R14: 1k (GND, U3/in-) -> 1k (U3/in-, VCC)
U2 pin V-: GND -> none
○ ○ ○
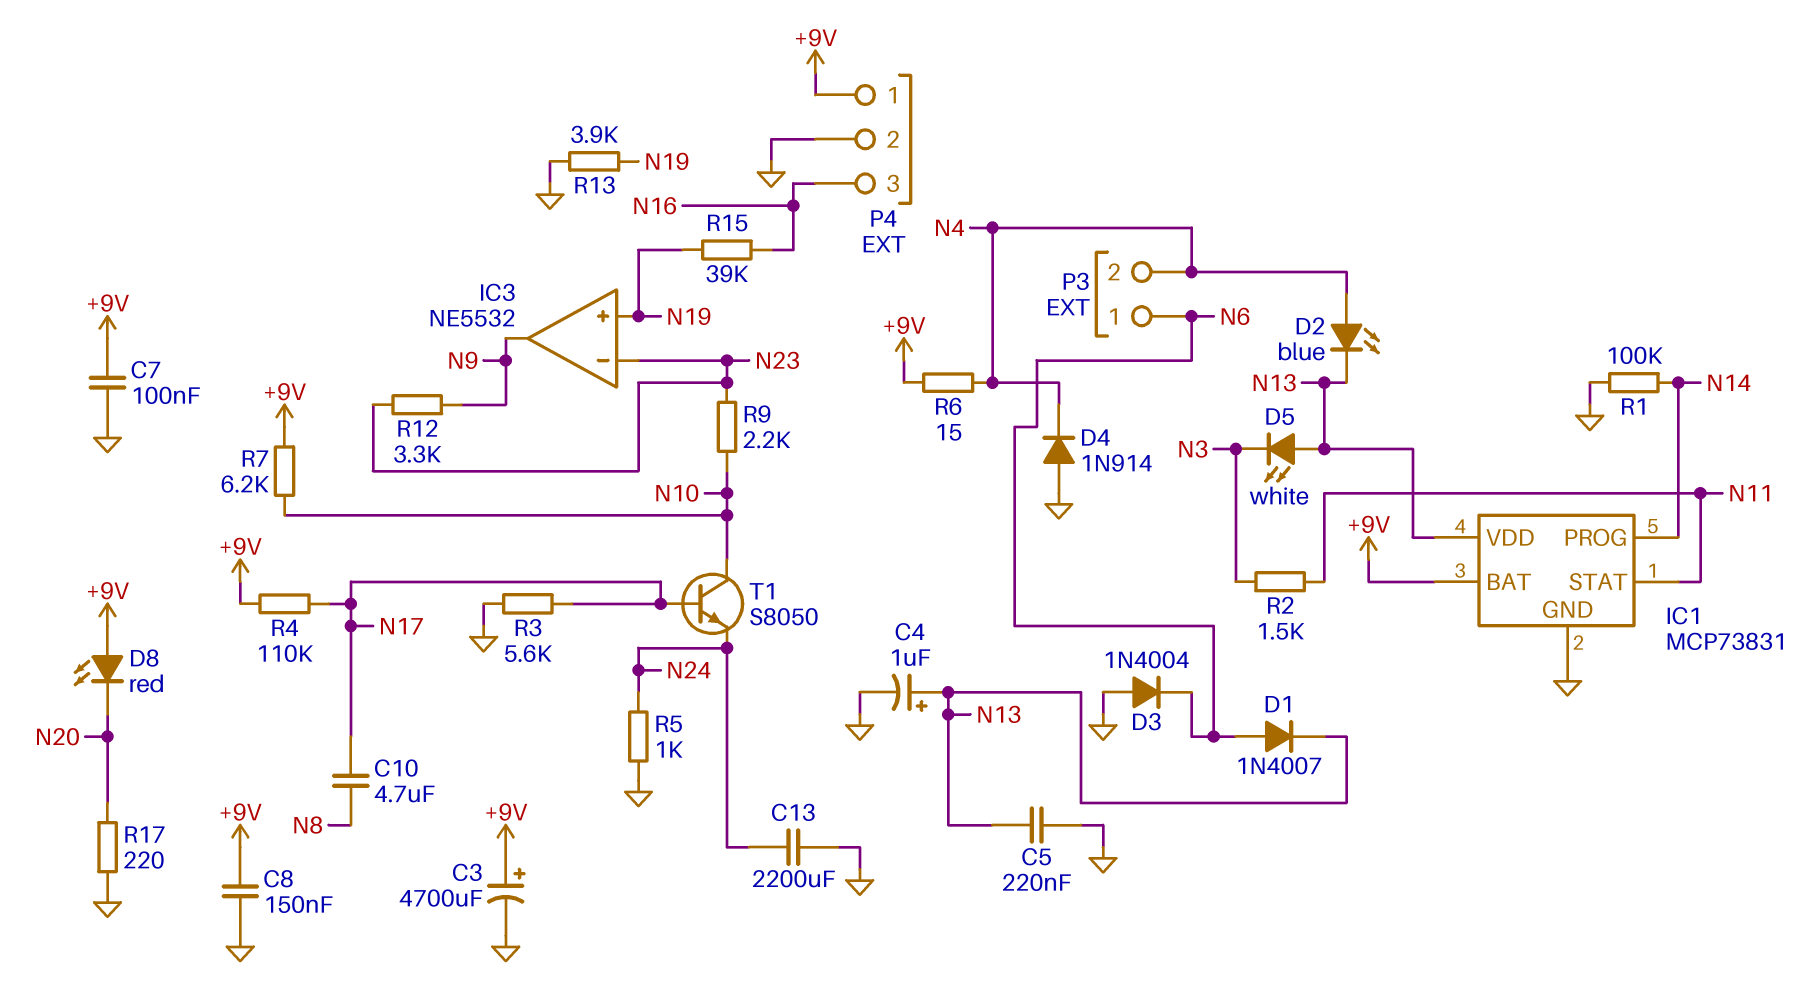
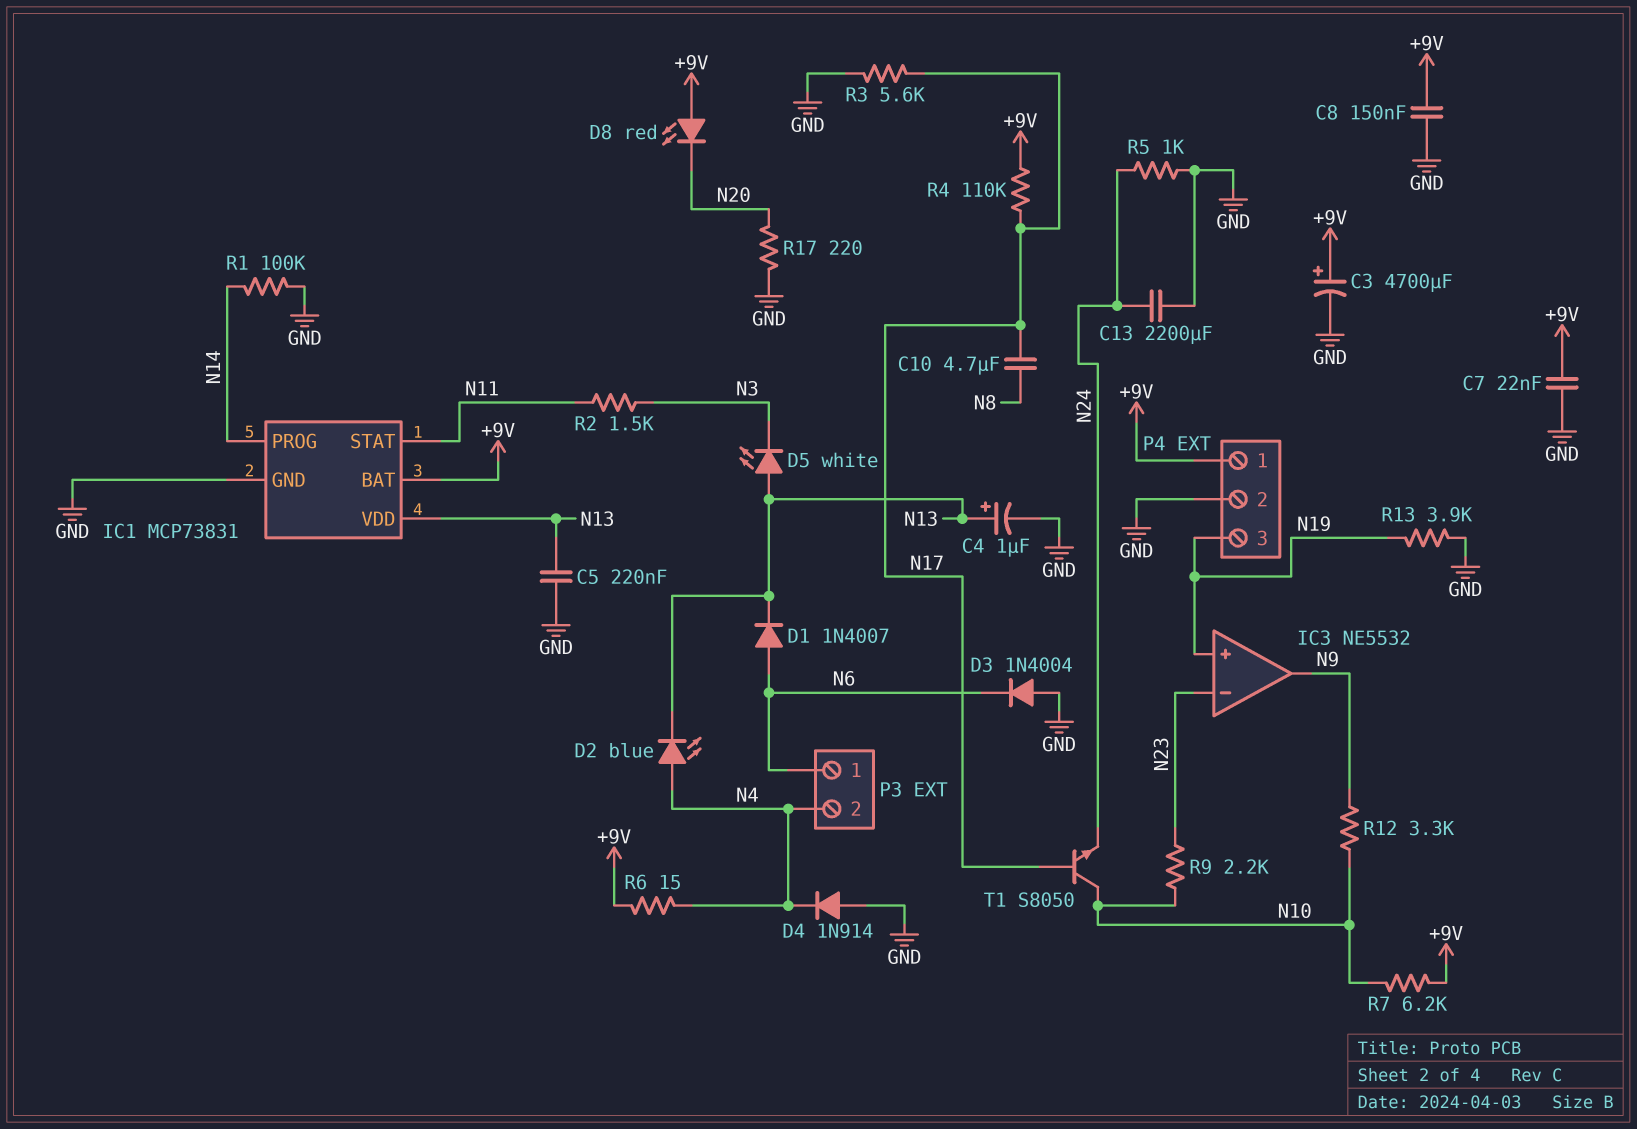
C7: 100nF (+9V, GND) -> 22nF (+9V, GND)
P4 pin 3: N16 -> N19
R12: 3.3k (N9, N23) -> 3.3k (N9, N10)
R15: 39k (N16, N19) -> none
○ ○ ○
*WHAT THE EXERCISE ASKS*
Could you set down, word for word, only the lines above from the line with "P4 pin 3: N16 -> N19" to the line with "R15: 39k (N16, N19) -> none", including both?

*EXERCISE SOLUTION*
P4 pin 3: N16 -> N19
R12: 3.3k (N9, N23) -> 3.3k (N9, N10)
R15: 39k (N16, N19) -> none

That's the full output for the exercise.